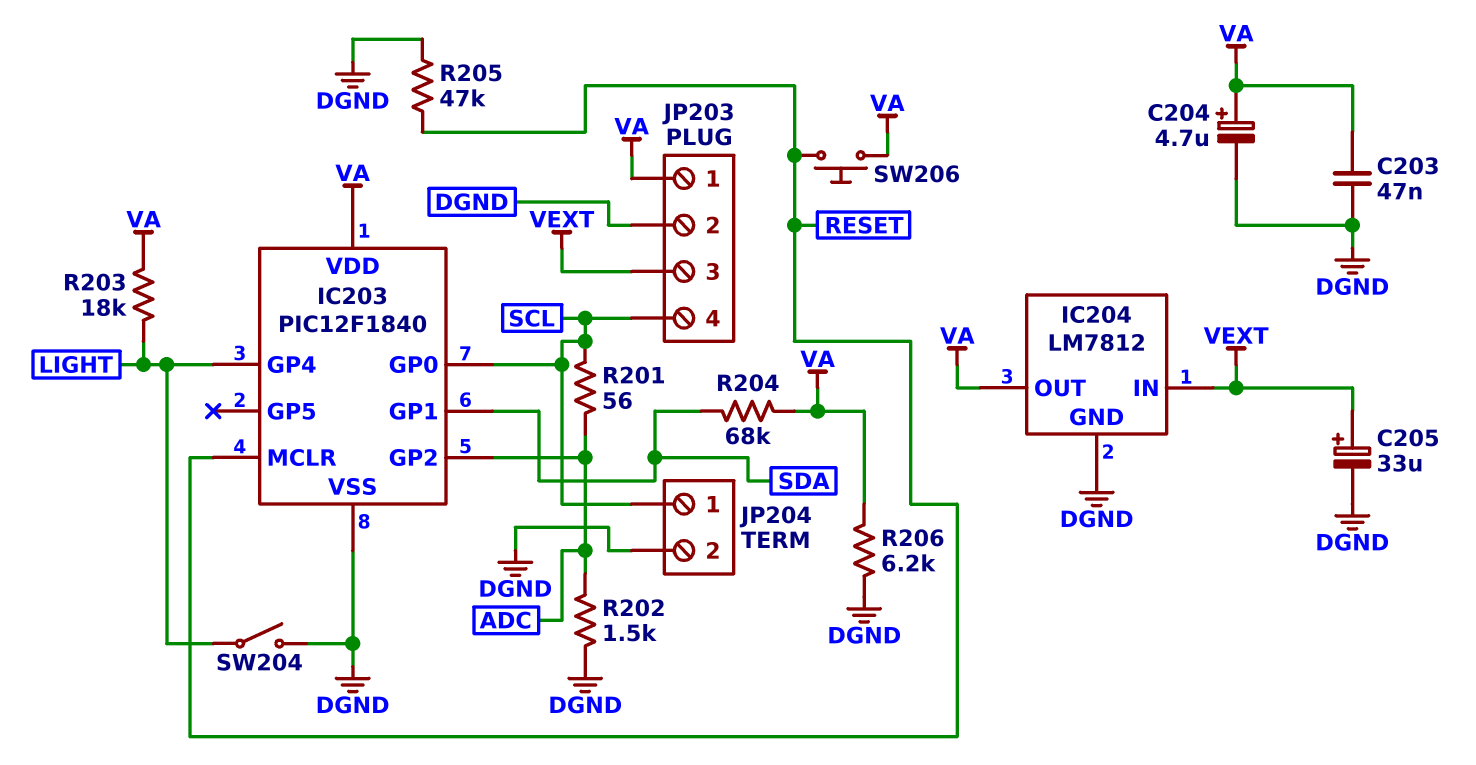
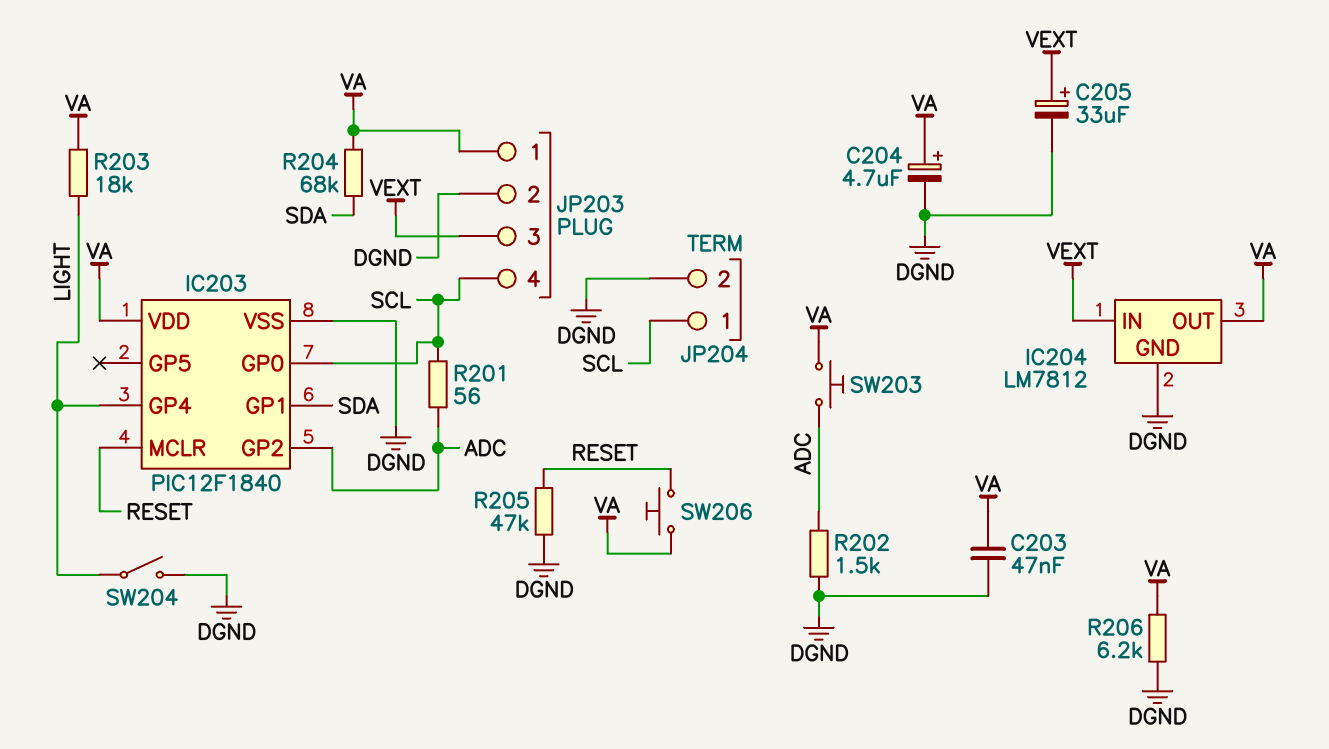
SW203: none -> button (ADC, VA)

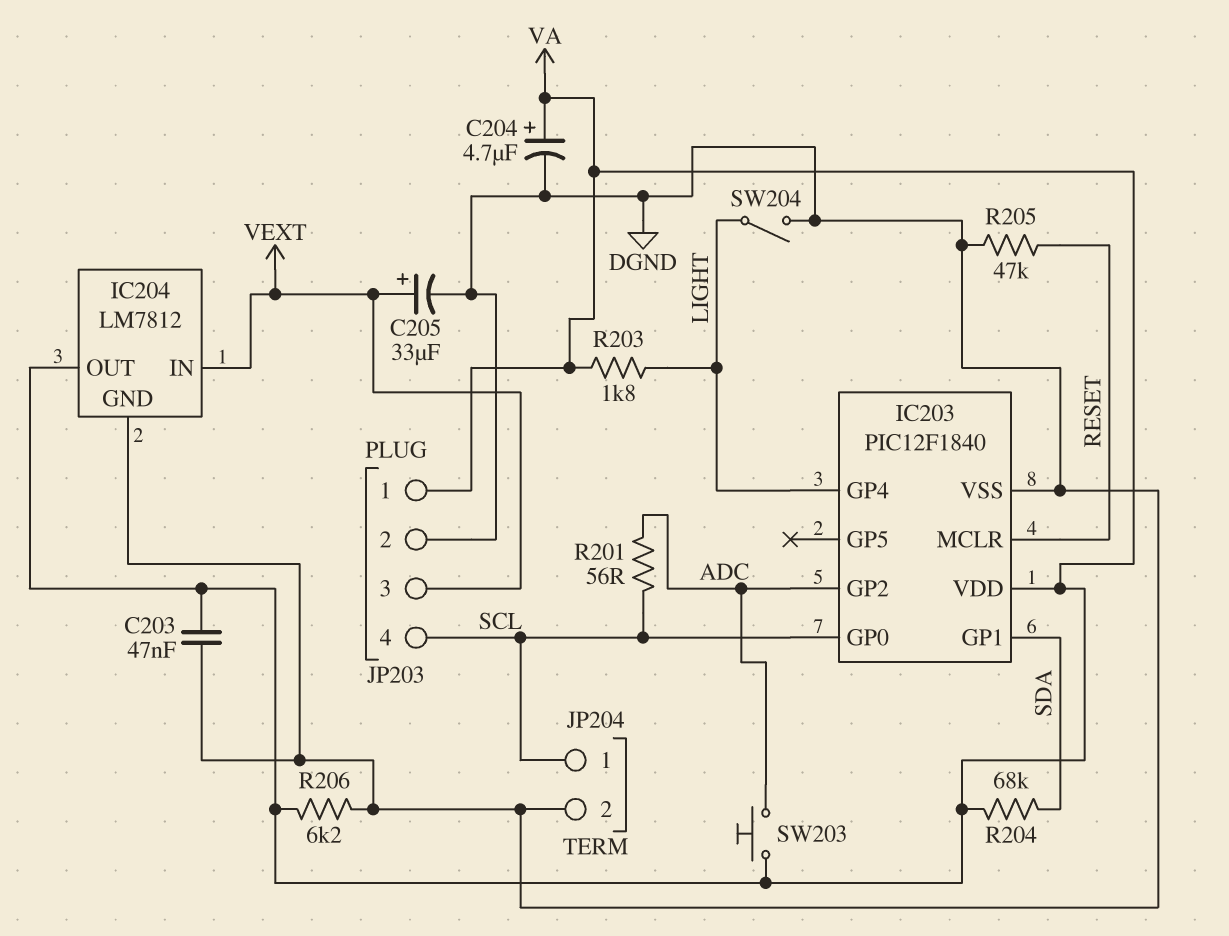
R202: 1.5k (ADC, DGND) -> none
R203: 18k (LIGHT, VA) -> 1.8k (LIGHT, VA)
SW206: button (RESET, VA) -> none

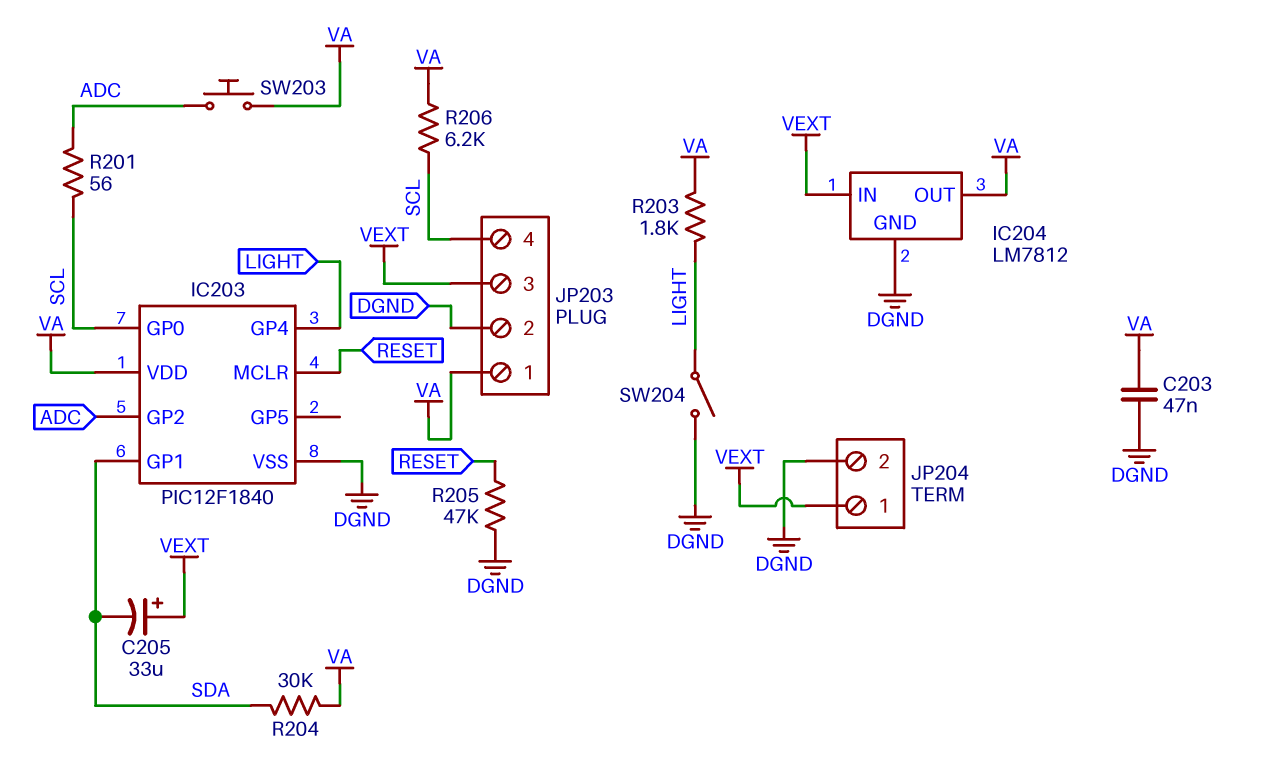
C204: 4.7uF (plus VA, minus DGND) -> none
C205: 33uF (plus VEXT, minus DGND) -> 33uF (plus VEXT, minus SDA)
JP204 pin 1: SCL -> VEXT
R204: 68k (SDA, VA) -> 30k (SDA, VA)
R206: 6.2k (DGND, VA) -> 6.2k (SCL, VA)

• WHAT THE TASK ASKS
All entries above should be returned exactly, apart from their pictures.

• WORKED SOLUTION
SW203: none -> button (ADC, VA)

R202: 1.5k (ADC, DGND) -> none
R203: 18k (LIGHT, VA) -> 1.8k (LIGHT, VA)
SW206: button (RESET, VA) -> none

C204: 4.7uF (plus VA, minus DGND) -> none
C205: 33uF (plus VEXT, minus DGND) -> 33uF (plus VEXT, minus SDA)
JP204 pin 1: SCL -> VEXT
R204: 68k (SDA, VA) -> 30k (SDA, VA)
R206: 6.2k (DGND, VA) -> 6.2k (SCL, VA)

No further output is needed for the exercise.